**Instructions to follow**
From the first entry to the last, repeat them all exactly.

**Recorded information**
=====

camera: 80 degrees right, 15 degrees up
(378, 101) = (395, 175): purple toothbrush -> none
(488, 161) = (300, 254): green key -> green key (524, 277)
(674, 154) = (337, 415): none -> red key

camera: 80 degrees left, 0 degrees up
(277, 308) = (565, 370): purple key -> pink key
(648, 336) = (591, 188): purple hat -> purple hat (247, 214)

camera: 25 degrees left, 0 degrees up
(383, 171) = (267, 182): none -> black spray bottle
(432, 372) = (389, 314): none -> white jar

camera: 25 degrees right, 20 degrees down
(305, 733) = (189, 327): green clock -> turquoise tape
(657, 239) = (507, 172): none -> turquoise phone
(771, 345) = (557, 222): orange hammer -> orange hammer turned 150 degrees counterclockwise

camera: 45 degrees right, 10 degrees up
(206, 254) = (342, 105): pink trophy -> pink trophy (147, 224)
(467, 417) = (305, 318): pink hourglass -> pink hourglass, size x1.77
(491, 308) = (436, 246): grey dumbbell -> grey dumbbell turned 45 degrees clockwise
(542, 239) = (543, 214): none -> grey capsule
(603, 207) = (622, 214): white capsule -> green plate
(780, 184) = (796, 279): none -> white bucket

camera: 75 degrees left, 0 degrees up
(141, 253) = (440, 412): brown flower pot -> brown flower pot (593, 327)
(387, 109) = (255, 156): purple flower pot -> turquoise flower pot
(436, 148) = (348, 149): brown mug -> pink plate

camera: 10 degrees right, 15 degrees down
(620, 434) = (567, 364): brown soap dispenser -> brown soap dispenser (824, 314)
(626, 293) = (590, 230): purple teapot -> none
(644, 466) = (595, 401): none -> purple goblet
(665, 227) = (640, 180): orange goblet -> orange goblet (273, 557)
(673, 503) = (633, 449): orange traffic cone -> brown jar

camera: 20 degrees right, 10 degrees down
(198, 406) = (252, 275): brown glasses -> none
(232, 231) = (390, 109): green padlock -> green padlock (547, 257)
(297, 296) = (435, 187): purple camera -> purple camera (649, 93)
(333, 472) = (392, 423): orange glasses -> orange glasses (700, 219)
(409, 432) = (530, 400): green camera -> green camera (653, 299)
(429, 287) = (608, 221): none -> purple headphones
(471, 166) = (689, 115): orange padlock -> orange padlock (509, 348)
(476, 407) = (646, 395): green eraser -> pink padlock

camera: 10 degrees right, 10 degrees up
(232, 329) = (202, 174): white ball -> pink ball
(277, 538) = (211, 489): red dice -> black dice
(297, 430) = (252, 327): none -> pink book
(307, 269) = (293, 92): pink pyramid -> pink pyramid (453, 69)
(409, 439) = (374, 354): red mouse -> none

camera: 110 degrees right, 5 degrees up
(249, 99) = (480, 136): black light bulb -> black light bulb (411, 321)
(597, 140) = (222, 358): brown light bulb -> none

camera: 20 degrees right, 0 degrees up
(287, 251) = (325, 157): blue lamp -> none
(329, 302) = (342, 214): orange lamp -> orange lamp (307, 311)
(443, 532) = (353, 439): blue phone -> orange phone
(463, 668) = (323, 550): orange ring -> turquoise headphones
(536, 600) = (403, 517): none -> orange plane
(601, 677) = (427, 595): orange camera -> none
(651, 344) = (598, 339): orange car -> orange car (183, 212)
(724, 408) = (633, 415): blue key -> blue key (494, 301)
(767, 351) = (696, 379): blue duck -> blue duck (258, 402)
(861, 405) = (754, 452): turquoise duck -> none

=====

**Task response**
camera: 80 degrees right, 15 degrees up
(378, 101) = (395, 175): purple toothbrush -> none
(488, 161) = (300, 254): green key -> green key (524, 277)
(674, 154) = (337, 415): none -> red key

camera: 80 degrees left, 0 degrees up
(277, 308) = (565, 370): purple key -> pink key
(648, 336) = (591, 188): purple hat -> purple hat (247, 214)

camera: 25 degrees left, 0 degrees up
(383, 171) = (267, 182): none -> black spray bottle
(432, 372) = (389, 314): none -> white jar

camera: 25 degrees right, 20 degrees down
(305, 733) = (189, 327): green clock -> turquoise tape
(657, 239) = (507, 172): none -> turquoise phone
(771, 345) = (557, 222): orange hammer -> orange hammer turned 150 degrees counterclockwise

camera: 45 degrees right, 10 degrees up
(206, 254) = (342, 105): pink trophy -> pink trophy (147, 224)
(467, 417) = (305, 318): pink hourglass -> pink hourglass, size x1.77
(491, 308) = (436, 246): grey dumbbell -> grey dumbbell turned 45 degrees clockwise
(542, 239) = (543, 214): none -> grey capsule
(603, 207) = (622, 214): white capsule -> green plate
(780, 184) = (796, 279): none -> white bucket

camera: 75 degrees left, 0 degrees up
(141, 253) = (440, 412): brown flower pot -> brown flower pot (593, 327)
(387, 109) = (255, 156): purple flower pot -> turquoise flower pot
(436, 148) = (348, 149): brown mug -> pink plate

camera: 10 degrees right, 15 degrees down
(620, 434) = (567, 364): brown soap dispenser -> brown soap dispenser (824, 314)
(626, 293) = (590, 230): purple teapot -> none
(644, 466) = (595, 401): none -> purple goblet
(665, 227) = (640, 180): orange goblet -> orange goblet (273, 557)
(673, 503) = (633, 449): orange traffic cone -> brown jar

camera: 20 degrees right, 10 degrees down
(198, 406) = (252, 275): brown glasses -> none
(232, 231) = (390, 109): green padlock -> green padlock (547, 257)
(297, 296) = (435, 187): purple camera -> purple camera (649, 93)
(333, 472) = (392, 423): orange glasses -> orange glasses (700, 219)
(409, 432) = (530, 400): green camera -> green camera (653, 299)
(429, 287) = (608, 221): none -> purple headphones
(471, 166) = (689, 115): orange padlock -> orange padlock (509, 348)
(476, 407) = (646, 395): green eraser -> pink padlock

camera: 10 degrees right, 10 degrees up
(232, 329) = (202, 174): white ball -> pink ball
(277, 538) = (211, 489): red dice -> black dice
(297, 430) = (252, 327): none -> pink book
(307, 269) = (293, 92): pink pyramid -> pink pyramid (453, 69)
(409, 439) = (374, 354): red mouse -> none

camera: 110 degrees right, 5 degrees up
(249, 99) = (480, 136): black light bulb -> black light bulb (411, 321)
(597, 140) = (222, 358): brown light bulb -> none

camera: 20 degrees right, 0 degrees up
(287, 251) = (325, 157): blue lamp -> none
(329, 302) = (342, 214): orange lamp -> orange lamp (307, 311)
(443, 532) = (353, 439): blue phone -> orange phone
(463, 668) = (323, 550): orange ring -> turquoise headphones
(536, 600) = (403, 517): none -> orange plane
(601, 677) = (427, 595): orange camera -> none
(651, 344) = (598, 339): orange car -> orange car (183, 212)
(724, 408) = (633, 415): blue key -> blue key (494, 301)
(767, 351) = (696, 379): blue duck -> blue duck (258, 402)
(861, 405) = (754, 452): turquoise duck -> none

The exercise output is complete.